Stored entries
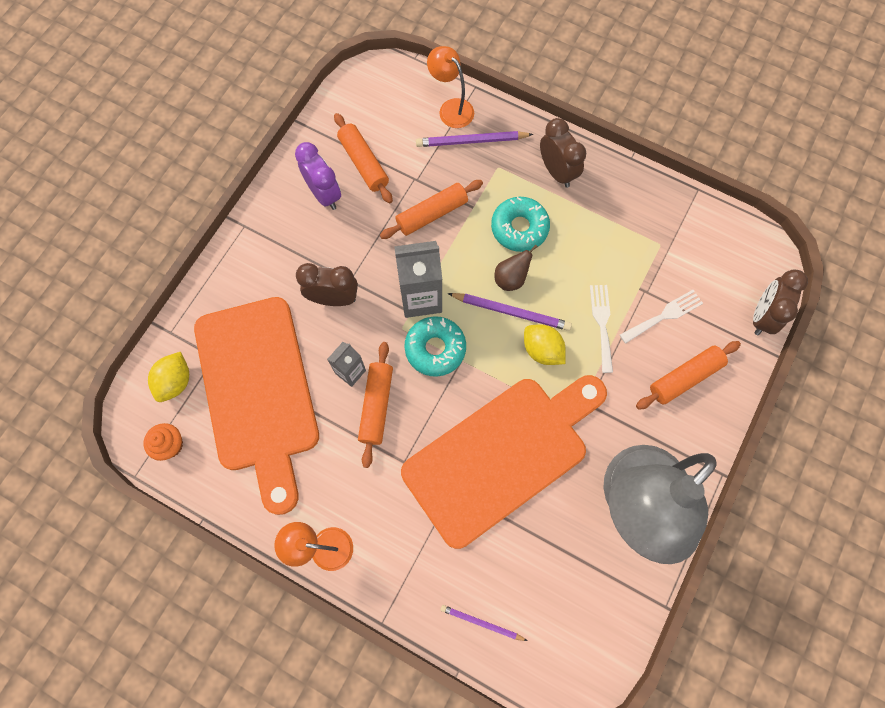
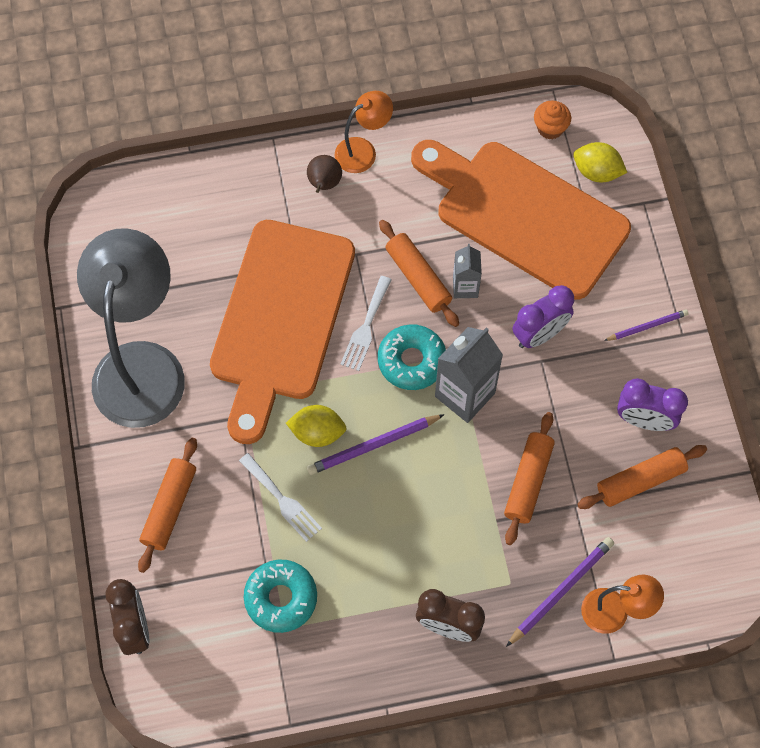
camera: 140 degrees right, 5 degrees down
yellow lemon [148,352,189,402] -> yellow lemon turned 45 degrees counterclockwise [573,142,627,182]
brown clock [296,263,358,306] -> purple clock [513,285,574,348]
orange rolling pin [334,113,393,204] -> orange rolling pin turned 45 degrees counterclockwise [577,445,707,509]
purple pencil [440,605,527,641] -> purple pencil moved to [604,309,688,341]
turquoise donut [491,197,550,252] -> turquoise donut moved to [244,560,317,633]
brown pear [495,245,538,291] -> brown pear moved to [307,155,342,193]
white fork [620,290,703,344] -> white fork moved to [340,276,392,371]

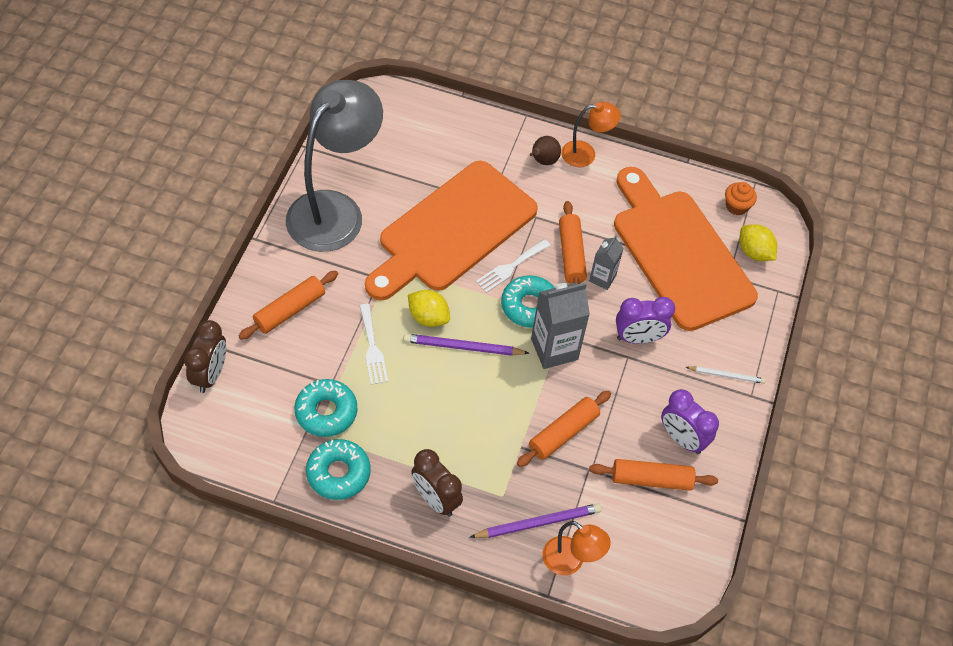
camera: 25 degrees right, 10 degrees down
purple pencil [604,309,688,341] -> white pencil [686,366,765,384]
none -> turquoise donut [306,439,371,500]

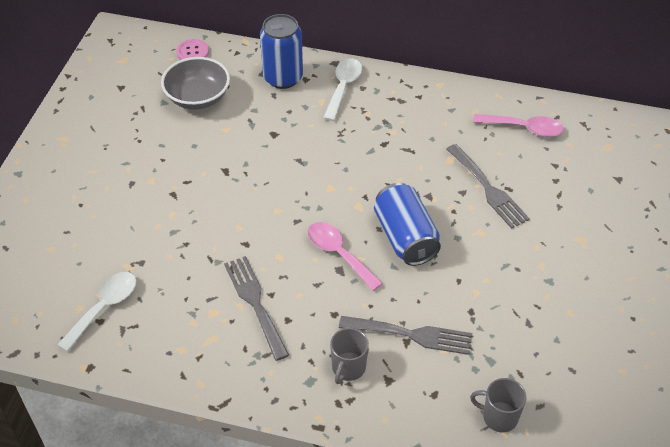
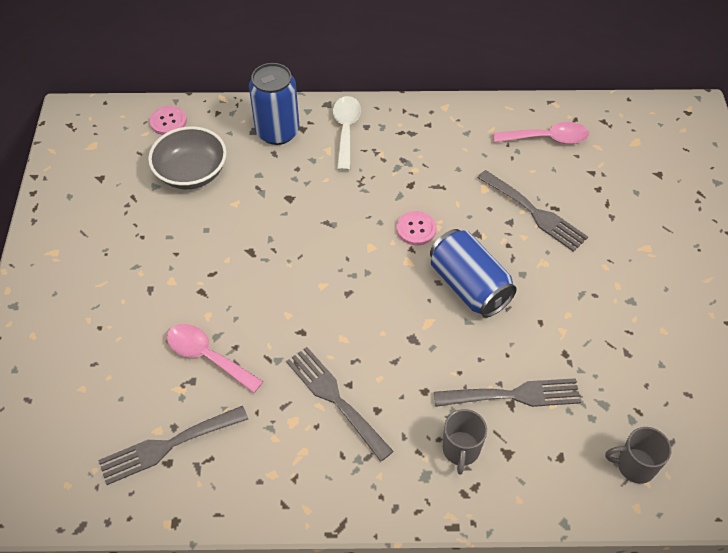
camera: 15 degrees left, 5 degrees up
white spoon [57,272,136,352] -> grey fork [98,406,248,485]
pink spoon [308,222,383,291] -> pink spoon moved to [167,324,263,393]
none -> pink button [397,211,436,245]

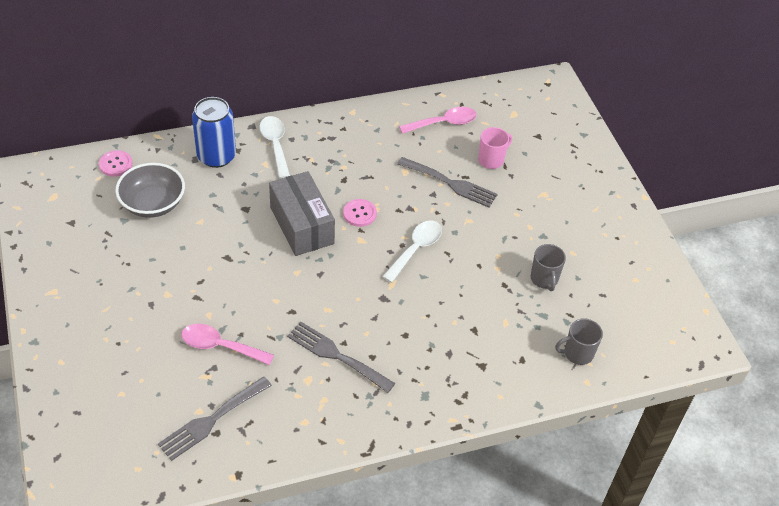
camera: 20 degrees left, 5 degrees down
blue can [430,229,517,318] -> white spoon [382,221,442,283]
grey fork [434,378,581,407] -> none
grey mug [443,409,487,475] -> grey mug moved to [531,244,566,291]
none -> grey box [269,171,335,256]
none -> pink mug [478,127,512,169]

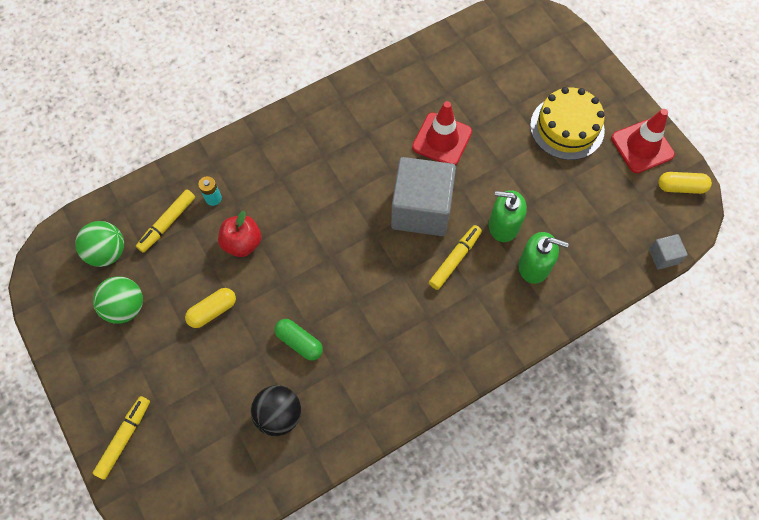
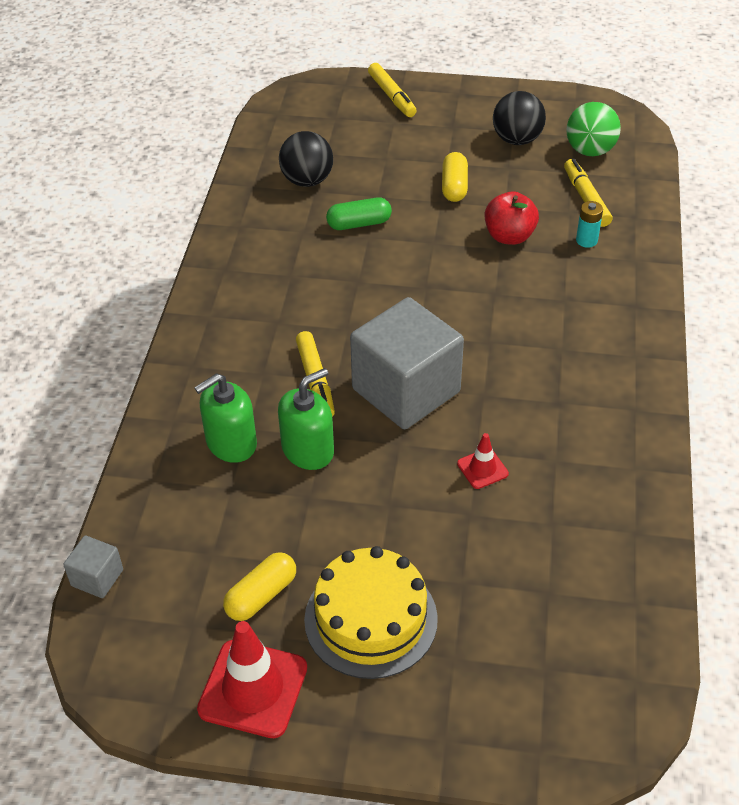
camera: 130 degrees right, 20 degrees down
green ball [93,276,143,323] -> black ball [493,91,546,145]
red traffic cone [412,101,472,165] -> red traffic cone [457,433,509,489], size x0.51
yellow capsule [658,172,712,194] -> yellow capsule moved to [223,552,296,621]

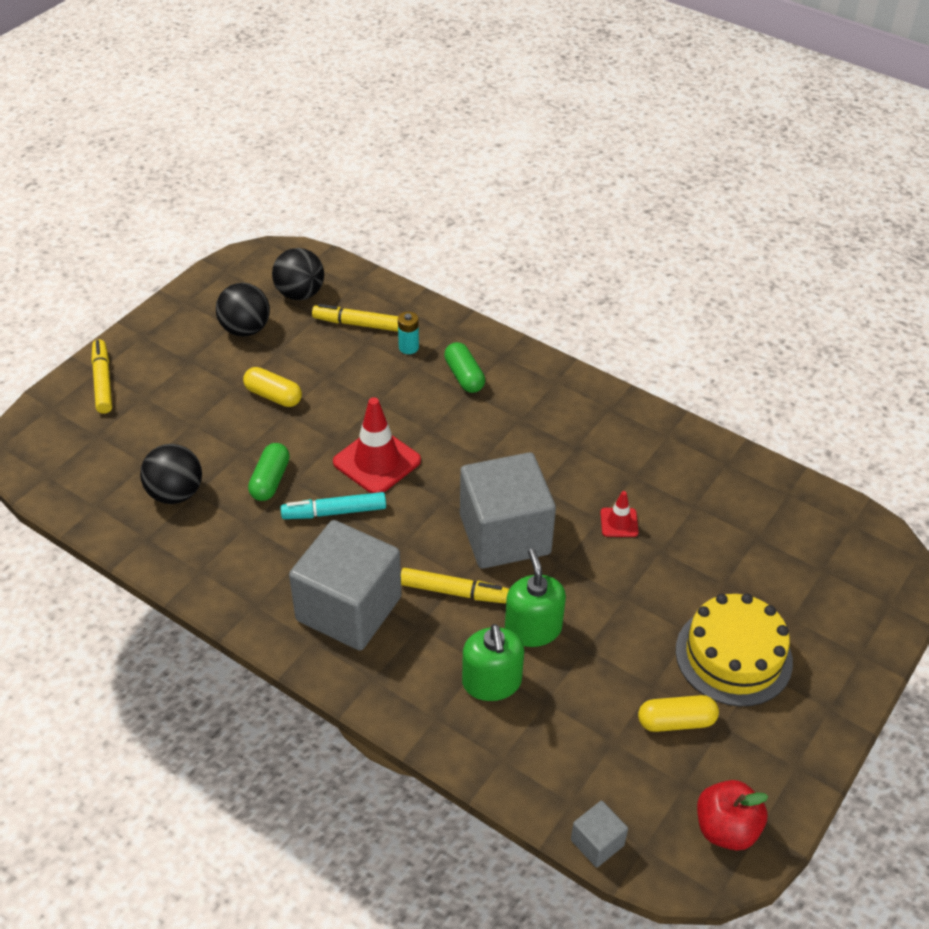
camera: 65 degrees left, 0 degrees up
red traffic cone [197,621,307,738] -> red traffic cone moved to [333,397,421,493]
yellow capsule [223,552,296,621] -> yellow capsule turned 75 degrees counterclockwise [638,695,719,732]
yellow marker [368,63,417,117] -> yellow marker turned 105 degrees counterclockwise [91,339,112,414]
red apple [484,191,539,245] -> red apple moved to [697,780,768,850]
green ball [566,102,621,156] -> black ball [272,248,324,300]
none -> turquoise marker [280,492,386,519]
none -> grey cube [289,520,402,651]
none -> green capsule [444,342,485,393]

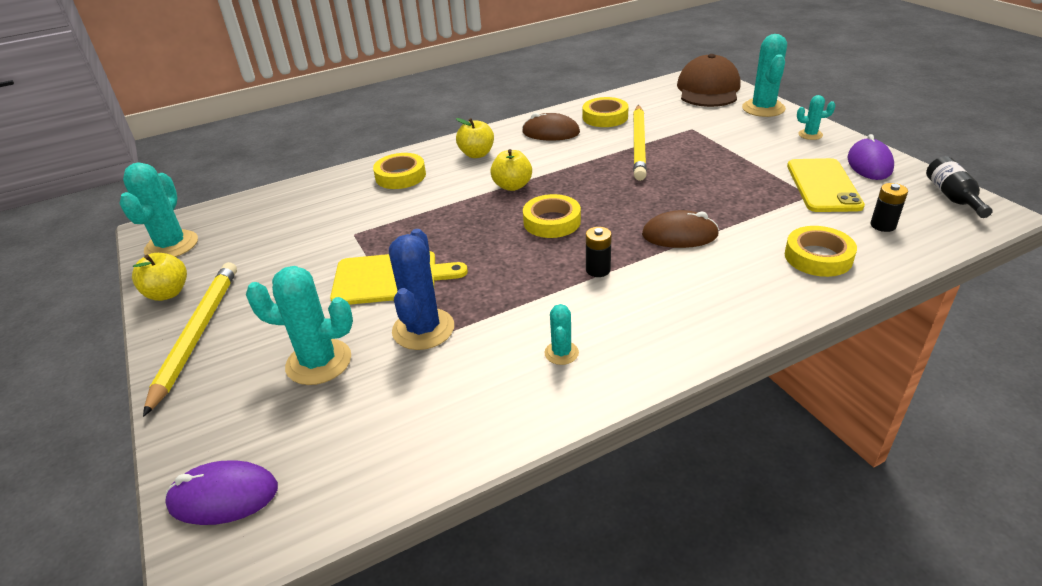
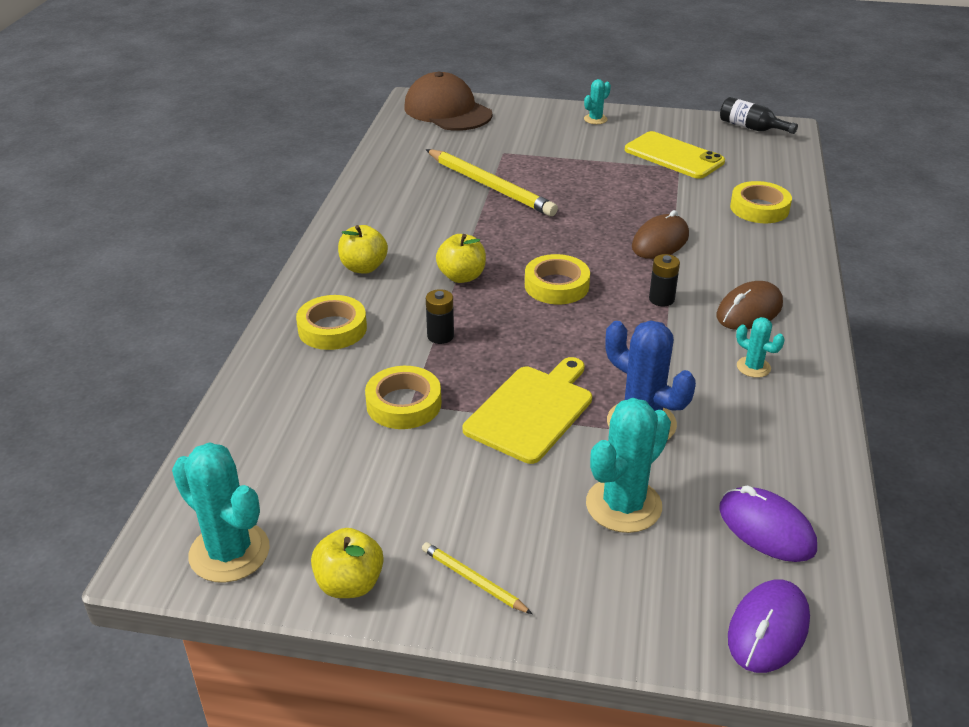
camera: 55 degrees left, 0 degrees up
yellow pencil [143,262,237,417] -> yellow pencil [422,542,532,614], size x0.48
brown mouse [522,113,580,140] -> brown mouse moved to [717,281,783,330]
yellow tape [583,97,629,127] -> yellow tape moved to [365,366,441,429]
turquoise cactus [742,34,787,117] -> none
purple mouse [848,134,894,180] -> purple mouse moved to [719,485,817,562]
black battery [871,183,908,232] -> black battery moved to [426,289,454,344]

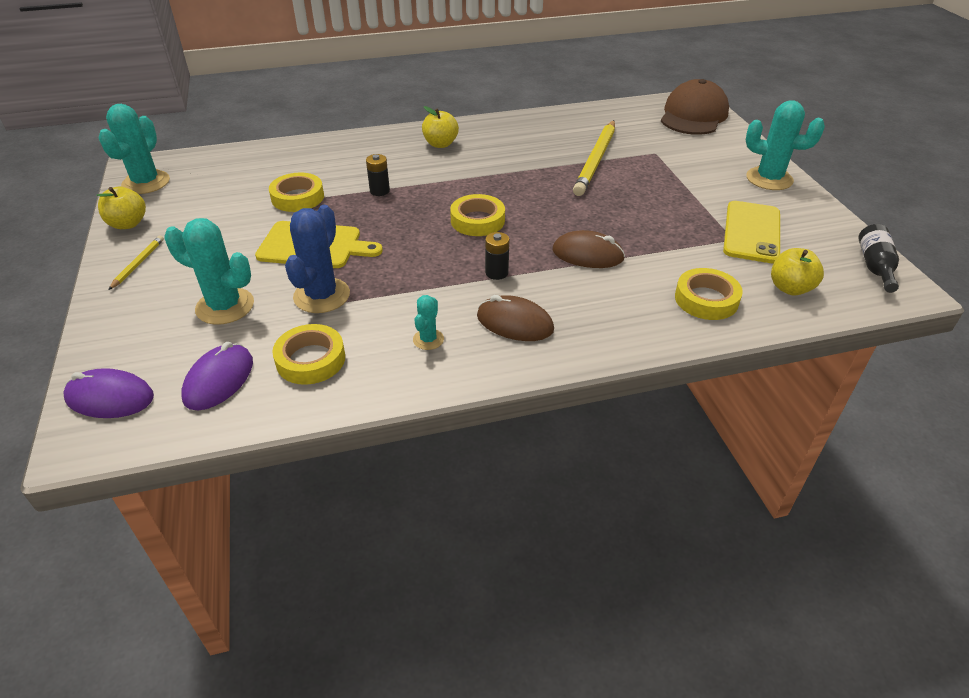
camera: 65 degrees right, 5 degrees up
yellow tape [296,295,367,350] -> yellow tape moved to [272,324,345,385]
yellow apple [436,234,486,283] -> yellow apple moved to [771,248,824,295]
turquoise cactus [584,79,611,124] -> turquoise cactus [746,100,825,190], size x1.93

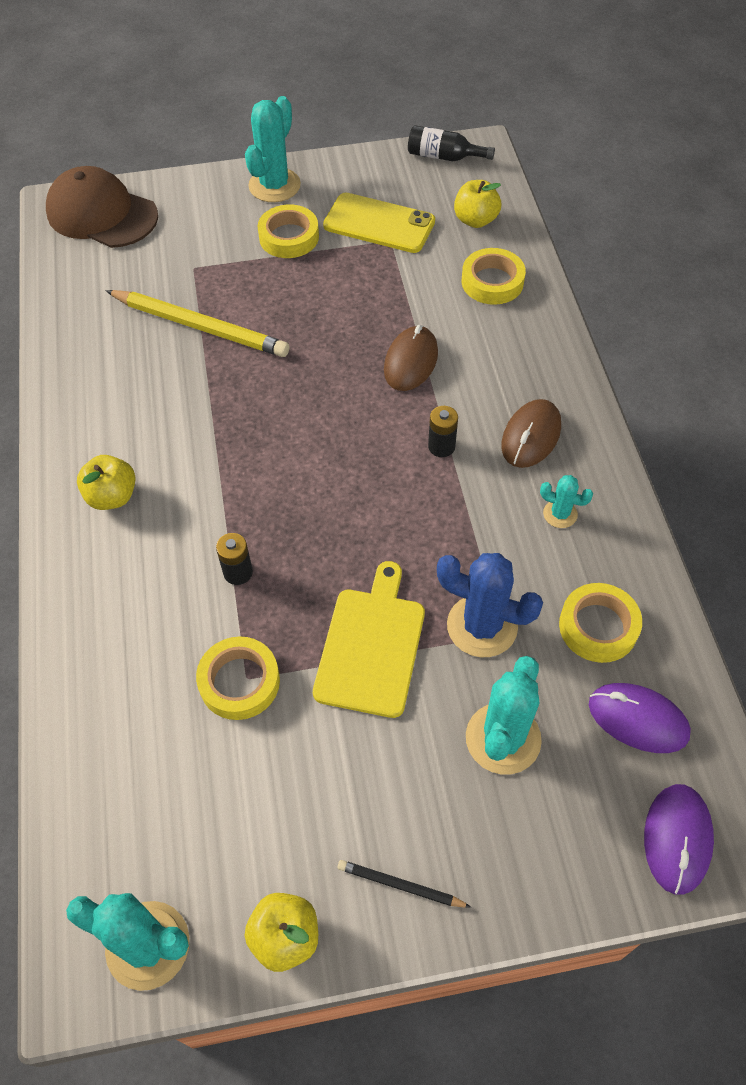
camera: 85 degrees left, 15 degrees up
yellow pencil [108,235,164,290] -> black pencil [338,860,471,908]
yellow tape [450,194,505,236] -> yellow tape moved to [257,204,319,258]

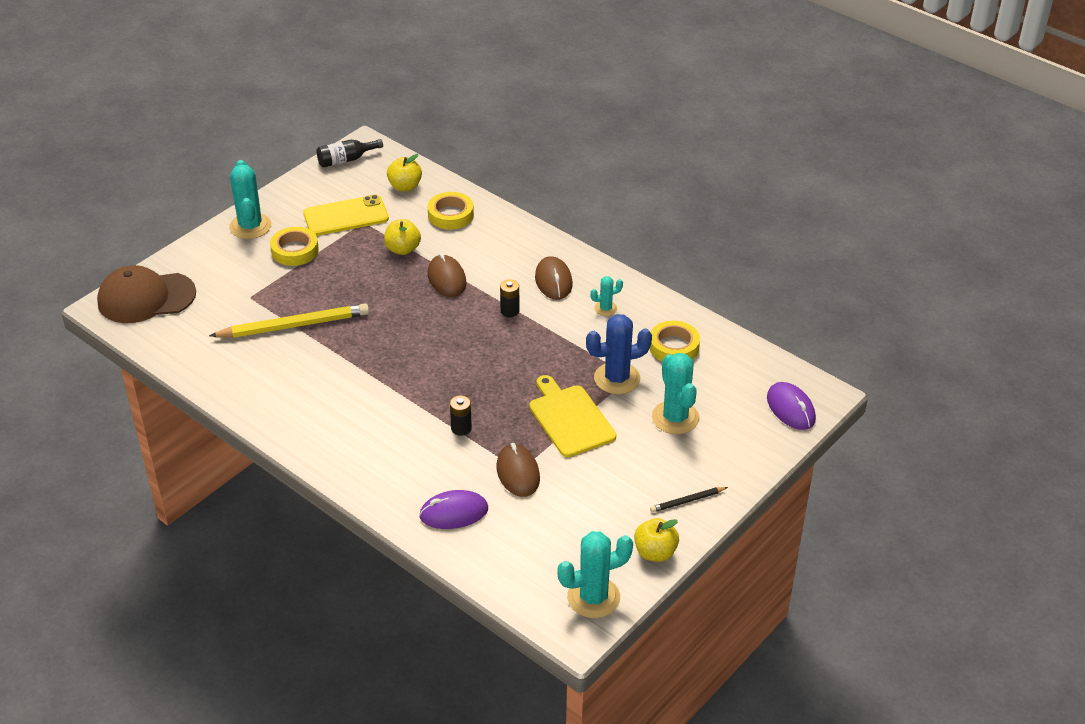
camera: 40 degrees left, 15 degrees down
yellow apple [77,455,136,510] -> yellow apple moved to [384,219,421,255]
yellow tape [196,636,280,720] -> brown mouse [497,443,540,497]
purple mouse [589,683,691,753] -> purple mouse moved to [419,490,488,529]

§ TASK DETAILS:
From the records above, return exactly the lines running from the one that contains "blue can [430,229,517,318]" down to the one that contains "yellow capsule [223,552,296,621]", both included, without any pictures.

§ RESPONSE:
blue can [430,229,517,318] -> white spoon [382,221,442,283]
grey fork [434,378,581,407] -> none
grey mug [443,409,487,475] -> grey mug moved to [531,244,566,291]
none -> grey box [269,171,335,256]
none -> pink mug [478,127,512,169]

camera: 130 degrees right, 20 degrees down
green ball [93,276,143,323] -> black ball [493,91,546,145]
red traffic cone [412,101,472,165] -> red traffic cone [457,433,509,489], size x0.51
yellow capsule [658,172,712,194] -> yellow capsule moved to [223,552,296,621]

camera: 65 degrees left, 0 degrees up
red traffic cone [197,621,307,738] -> red traffic cone moved to [333,397,421,493]
yellow capsule [223,552,296,621] -> yellow capsule turned 75 degrees counterclockwise [638,695,719,732]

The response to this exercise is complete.